_Required action_: Beginning with the line that holds "The RUSSET ERASER" in the data below, give again every line through the one that holds "The VIOLET COMPACT", exactly as written.

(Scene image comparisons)

|---|

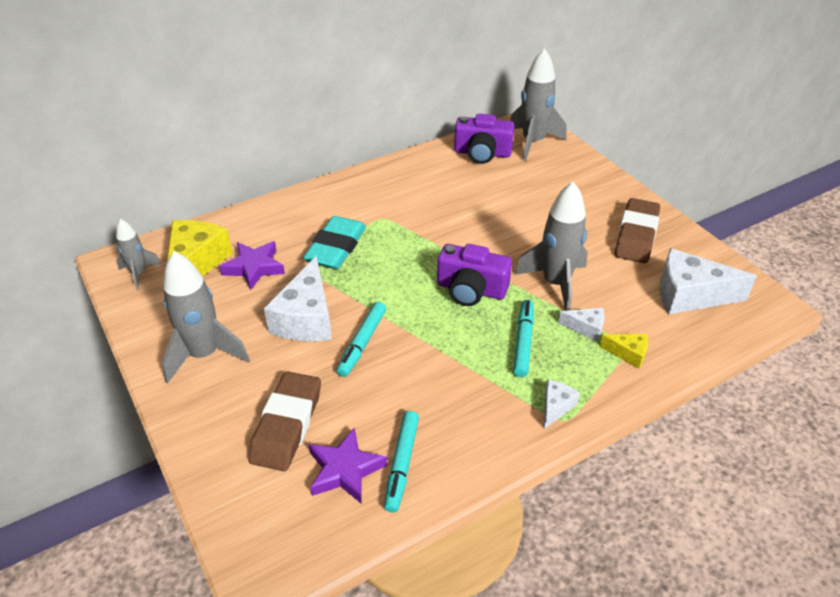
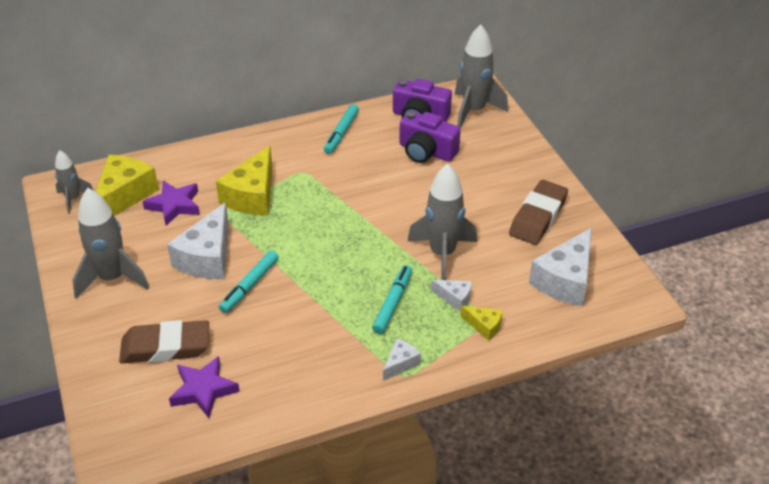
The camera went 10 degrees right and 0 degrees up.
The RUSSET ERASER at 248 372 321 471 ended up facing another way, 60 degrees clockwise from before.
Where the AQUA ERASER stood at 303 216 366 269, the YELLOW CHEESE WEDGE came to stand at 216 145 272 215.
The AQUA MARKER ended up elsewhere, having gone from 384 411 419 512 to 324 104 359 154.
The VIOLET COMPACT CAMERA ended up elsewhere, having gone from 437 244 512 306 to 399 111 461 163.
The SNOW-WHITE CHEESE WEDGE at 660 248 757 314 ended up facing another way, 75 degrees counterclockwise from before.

|---|

_Answer to this exercise_:
The RUSSET ERASER at 248 372 321 471 ended up facing another way, 60 degrees clockwise from before.
Where the AQUA ERASER stood at 303 216 366 269, the YELLOW CHEESE WEDGE came to stand at 216 145 272 215.
The AQUA MARKER ended up elsewhere, having gone from 384 411 419 512 to 324 104 359 154.
The VIOLET COMPACT CAMERA ended up elsewhere, having gone from 437 244 512 306 to 399 111 461 163.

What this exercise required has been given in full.